┌──
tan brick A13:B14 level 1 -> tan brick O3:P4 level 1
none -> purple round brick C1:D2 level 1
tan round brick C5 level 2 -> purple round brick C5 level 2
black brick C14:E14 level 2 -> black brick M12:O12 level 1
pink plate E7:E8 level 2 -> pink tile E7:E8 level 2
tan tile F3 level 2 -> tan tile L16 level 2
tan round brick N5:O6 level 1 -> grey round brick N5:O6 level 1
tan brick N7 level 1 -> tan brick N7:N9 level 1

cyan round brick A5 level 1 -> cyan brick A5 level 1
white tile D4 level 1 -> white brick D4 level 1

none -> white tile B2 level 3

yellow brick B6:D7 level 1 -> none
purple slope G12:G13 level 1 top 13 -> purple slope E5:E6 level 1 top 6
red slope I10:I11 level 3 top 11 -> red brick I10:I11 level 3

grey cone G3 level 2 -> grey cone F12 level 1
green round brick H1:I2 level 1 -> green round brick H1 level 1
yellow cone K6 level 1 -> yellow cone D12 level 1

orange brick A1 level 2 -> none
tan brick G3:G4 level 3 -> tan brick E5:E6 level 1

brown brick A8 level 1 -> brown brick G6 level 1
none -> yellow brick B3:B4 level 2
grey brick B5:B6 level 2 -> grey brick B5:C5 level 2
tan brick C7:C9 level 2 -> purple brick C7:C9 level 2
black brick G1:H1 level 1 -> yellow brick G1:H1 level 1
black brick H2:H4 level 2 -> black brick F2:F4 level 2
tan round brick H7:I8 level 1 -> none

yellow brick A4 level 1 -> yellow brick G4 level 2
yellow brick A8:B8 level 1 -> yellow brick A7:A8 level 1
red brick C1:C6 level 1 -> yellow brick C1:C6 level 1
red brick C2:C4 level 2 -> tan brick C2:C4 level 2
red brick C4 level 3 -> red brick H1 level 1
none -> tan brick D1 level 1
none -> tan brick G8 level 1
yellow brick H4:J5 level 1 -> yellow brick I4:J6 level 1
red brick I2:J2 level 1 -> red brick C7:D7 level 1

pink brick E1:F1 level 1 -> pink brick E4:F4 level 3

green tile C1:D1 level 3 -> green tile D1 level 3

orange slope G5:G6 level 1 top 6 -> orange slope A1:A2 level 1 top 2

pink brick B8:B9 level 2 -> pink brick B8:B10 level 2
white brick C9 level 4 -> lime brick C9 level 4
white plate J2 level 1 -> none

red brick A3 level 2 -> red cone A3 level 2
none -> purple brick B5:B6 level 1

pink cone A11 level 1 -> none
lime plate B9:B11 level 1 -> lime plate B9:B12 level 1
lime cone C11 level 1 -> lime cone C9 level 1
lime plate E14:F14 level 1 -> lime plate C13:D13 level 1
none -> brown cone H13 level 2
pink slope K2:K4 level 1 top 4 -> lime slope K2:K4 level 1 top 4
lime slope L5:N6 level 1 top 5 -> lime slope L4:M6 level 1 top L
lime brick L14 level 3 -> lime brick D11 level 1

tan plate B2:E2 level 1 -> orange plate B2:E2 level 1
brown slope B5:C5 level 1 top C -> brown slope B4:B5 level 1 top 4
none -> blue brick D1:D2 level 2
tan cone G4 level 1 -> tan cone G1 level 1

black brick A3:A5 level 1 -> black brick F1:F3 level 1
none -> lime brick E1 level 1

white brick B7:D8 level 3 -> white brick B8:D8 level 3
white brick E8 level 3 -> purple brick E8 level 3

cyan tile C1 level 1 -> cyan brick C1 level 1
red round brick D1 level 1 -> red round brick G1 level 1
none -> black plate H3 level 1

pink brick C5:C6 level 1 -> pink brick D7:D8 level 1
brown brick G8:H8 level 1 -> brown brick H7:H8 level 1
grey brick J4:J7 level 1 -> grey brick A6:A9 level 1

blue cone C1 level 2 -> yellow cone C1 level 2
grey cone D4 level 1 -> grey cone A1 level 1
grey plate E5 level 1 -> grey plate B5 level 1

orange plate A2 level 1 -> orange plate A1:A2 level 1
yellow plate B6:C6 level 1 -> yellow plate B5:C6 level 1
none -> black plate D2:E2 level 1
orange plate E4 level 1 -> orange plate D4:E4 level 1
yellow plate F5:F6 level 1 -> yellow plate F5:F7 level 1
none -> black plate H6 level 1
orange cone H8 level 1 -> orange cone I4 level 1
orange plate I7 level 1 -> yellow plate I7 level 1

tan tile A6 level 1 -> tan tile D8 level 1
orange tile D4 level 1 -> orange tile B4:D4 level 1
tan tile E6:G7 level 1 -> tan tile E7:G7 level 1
└──
Work instructions:
Set the whole listing down again, unchanged.

Response box:
tan brick A13:B14 level 1 -> tan brick O3:P4 level 1
none -> purple round brick C1:D2 level 1
tan round brick C5 level 2 -> purple round brick C5 level 2
black brick C14:E14 level 2 -> black brick M12:O12 level 1
pink plate E7:E8 level 2 -> pink tile E7:E8 level 2
tan tile F3 level 2 -> tan tile L16 level 2
tan round brick N5:O6 level 1 -> grey round brick N5:O6 level 1
tan brick N7 level 1 -> tan brick N7:N9 level 1

cyan round brick A5 level 1 -> cyan brick A5 level 1
white tile D4 level 1 -> white brick D4 level 1

none -> white tile B2 level 3

yellow brick B6:D7 level 1 -> none
purple slope G12:G13 level 1 top 13 -> purple slope E5:E6 level 1 top 6
red slope I10:I11 level 3 top 11 -> red brick I10:I11 level 3

grey cone G3 level 2 -> grey cone F12 level 1
green round brick H1:I2 level 1 -> green round brick H1 level 1
yellow cone K6 level 1 -> yellow cone D12 level 1

orange brick A1 level 2 -> none
tan brick G3:G4 level 3 -> tan brick E5:E6 level 1

brown brick A8 level 1 -> brown brick G6 level 1
none -> yellow brick B3:B4 level 2
grey brick B5:B6 level 2 -> grey brick B5:C5 level 2
tan brick C7:C9 level 2 -> purple brick C7:C9 level 2
black brick G1:H1 level 1 -> yellow brick G1:H1 level 1
black brick H2:H4 level 2 -> black brick F2:F4 level 2
tan round brick H7:I8 level 1 -> none

yellow brick A4 level 1 -> yellow brick G4 level 2
yellow brick A8:B8 level 1 -> yellow brick A7:A8 level 1
red brick C1:C6 level 1 -> yellow brick C1:C6 level 1
red brick C2:C4 level 2 -> tan brick C2:C4 level 2
red brick C4 level 3 -> red brick H1 level 1
none -> tan brick D1 level 1
none -> tan brick G8 level 1
yellow brick H4:J5 level 1 -> yellow brick I4:J6 level 1
red brick I2:J2 level 1 -> red brick C7:D7 level 1

pink brick E1:F1 level 1 -> pink brick E4:F4 level 3

green tile C1:D1 level 3 -> green tile D1 level 3

orange slope G5:G6 level 1 top 6 -> orange slope A1:A2 level 1 top 2

pink brick B8:B9 level 2 -> pink brick B8:B10 level 2
white brick C9 level 4 -> lime brick C9 level 4
white plate J2 level 1 -> none

red brick A3 level 2 -> red cone A3 level 2
none -> purple brick B5:B6 level 1

pink cone A11 level 1 -> none
lime plate B9:B11 level 1 -> lime plate B9:B12 level 1
lime cone C11 level 1 -> lime cone C9 level 1
lime plate E14:F14 level 1 -> lime plate C13:D13 level 1
none -> brown cone H13 level 2
pink slope K2:K4 level 1 top 4 -> lime slope K2:K4 level 1 top 4
lime slope L5:N6 level 1 top 5 -> lime slope L4:M6 level 1 top L
lime brick L14 level 3 -> lime brick D11 level 1

tan plate B2:E2 level 1 -> orange plate B2:E2 level 1
brown slope B5:C5 level 1 top C -> brown slope B4:B5 level 1 top 4
none -> blue brick D1:D2 level 2
tan cone G4 level 1 -> tan cone G1 level 1

black brick A3:A5 level 1 -> black brick F1:F3 level 1
none -> lime brick E1 level 1

white brick B7:D8 level 3 -> white brick B8:D8 level 3
white brick E8 level 3 -> purple brick E8 level 3

cyan tile C1 level 1 -> cyan brick C1 level 1
red round brick D1 level 1 -> red round brick G1 level 1
none -> black plate H3 level 1

pink brick C5:C6 level 1 -> pink brick D7:D8 level 1
brown brick G8:H8 level 1 -> brown brick H7:H8 level 1
grey brick J4:J7 level 1 -> grey brick A6:A9 level 1

blue cone C1 level 2 -> yellow cone C1 level 2
grey cone D4 level 1 -> grey cone A1 level 1
grey plate E5 level 1 -> grey plate B5 level 1

orange plate A2 level 1 -> orange plate A1:A2 level 1
yellow plate B6:C6 level 1 -> yellow plate B5:C6 level 1
none -> black plate D2:E2 level 1
orange plate E4 level 1 -> orange plate D4:E4 level 1
yellow plate F5:F6 level 1 -> yellow plate F5:F7 level 1
none -> black plate H6 level 1
orange cone H8 level 1 -> orange cone I4 level 1
orange plate I7 level 1 -> yellow plate I7 level 1

tan tile A6 level 1 -> tan tile D8 level 1
orange tile D4 level 1 -> orange tile B4:D4 level 1
tan tile E6:G7 level 1 -> tan tile E7:G7 level 1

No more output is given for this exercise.